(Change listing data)

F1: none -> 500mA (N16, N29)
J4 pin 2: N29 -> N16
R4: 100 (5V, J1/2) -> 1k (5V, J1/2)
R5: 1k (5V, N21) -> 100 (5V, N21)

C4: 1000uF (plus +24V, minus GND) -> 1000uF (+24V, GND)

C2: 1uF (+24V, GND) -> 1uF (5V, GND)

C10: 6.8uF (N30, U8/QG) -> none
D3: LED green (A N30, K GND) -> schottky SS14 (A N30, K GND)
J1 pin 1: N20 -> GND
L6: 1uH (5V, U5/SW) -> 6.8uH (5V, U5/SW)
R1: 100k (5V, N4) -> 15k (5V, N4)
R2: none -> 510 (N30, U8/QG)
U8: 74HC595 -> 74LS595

About this exercise: Reproduce the entries above in full and exactly.

Result of the exercise:
F1: none -> 500mA (N16, N29)
J4 pin 2: N29 -> N16
R4: 100 (5V, J1/2) -> 1k (5V, J1/2)
R5: 1k (5V, N21) -> 100 (5V, N21)

C4: 1000uF (plus +24V, minus GND) -> 1000uF (+24V, GND)

C2: 1uF (+24V, GND) -> 1uF (5V, GND)

C10: 6.8uF (N30, U8/QG) -> none
D3: LED green (A N30, K GND) -> schottky SS14 (A N30, K GND)
J1 pin 1: N20 -> GND
L6: 1uH (5V, U5/SW) -> 6.8uH (5V, U5/SW)
R1: 100k (5V, N4) -> 15k (5V, N4)
R2: none -> 510 (N30, U8/QG)
U8: 74HC595 -> 74LS595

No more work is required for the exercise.